» **EXTRACTED DATA**:

****

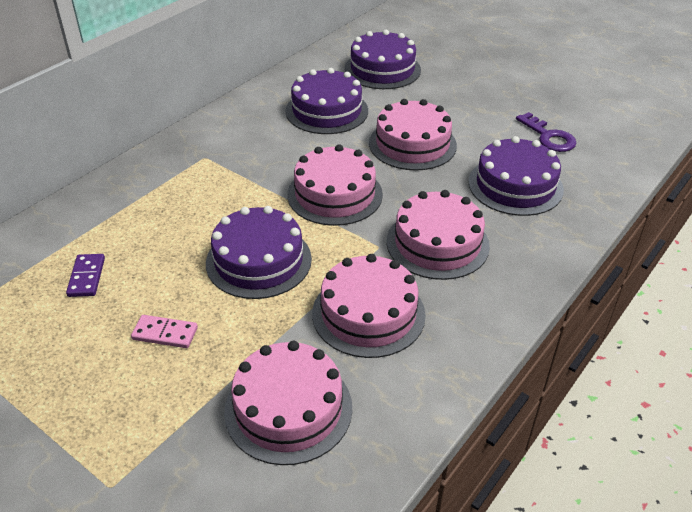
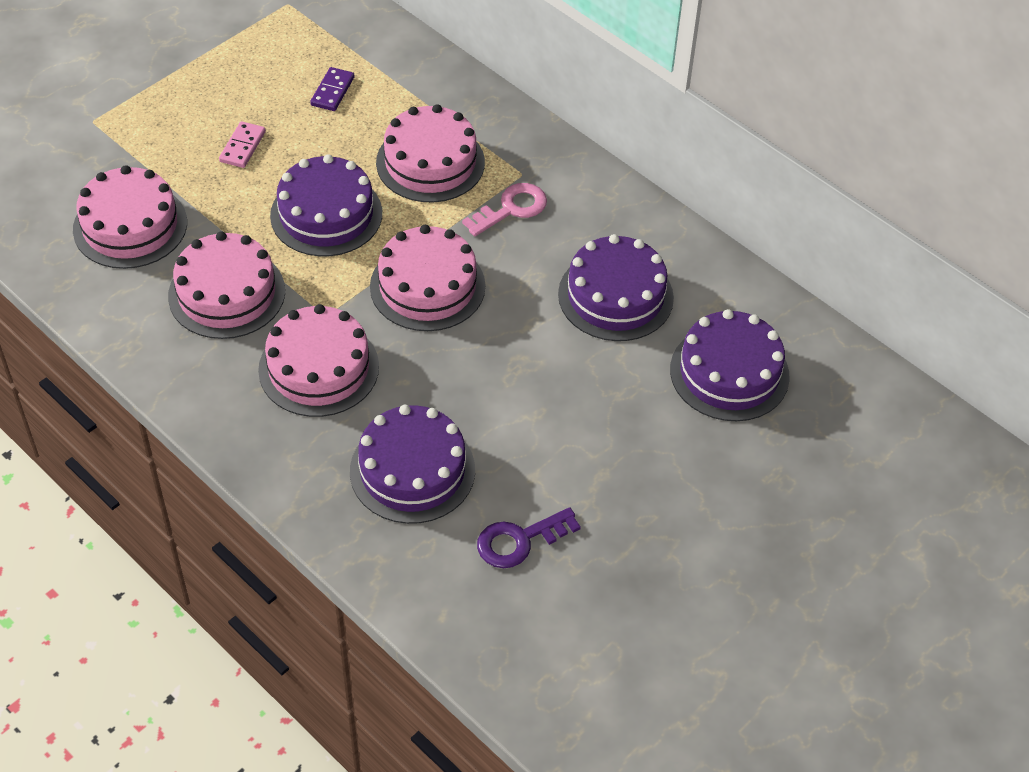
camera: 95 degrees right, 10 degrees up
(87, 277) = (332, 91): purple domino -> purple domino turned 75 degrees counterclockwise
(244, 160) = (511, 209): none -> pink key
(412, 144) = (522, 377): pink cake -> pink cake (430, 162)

****

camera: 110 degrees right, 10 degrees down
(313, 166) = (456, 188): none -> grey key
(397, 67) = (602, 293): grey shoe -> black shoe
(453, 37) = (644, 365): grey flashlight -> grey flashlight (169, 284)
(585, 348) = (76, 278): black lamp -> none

****

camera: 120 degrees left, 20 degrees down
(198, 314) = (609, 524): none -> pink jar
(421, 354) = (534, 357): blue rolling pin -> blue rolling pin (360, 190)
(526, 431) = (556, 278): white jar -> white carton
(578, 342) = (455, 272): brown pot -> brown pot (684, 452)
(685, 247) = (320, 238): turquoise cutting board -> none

****

» **ASSIGNMENT**:
Could you set down, exactly as written, the lines above between the one holding "(313, 166) = (456, 188): none -> grey key" and the one holding "(585, 348) = (76, 278): black lamp -> none", inclusive, and nothing more?

» **ANSWER BOX**:
(313, 166) = (456, 188): none -> grey key
(397, 67) = (602, 293): grey shoe -> black shoe
(453, 37) = (644, 365): grey flashlight -> grey flashlight (169, 284)
(585, 348) = (76, 278): black lamp -> none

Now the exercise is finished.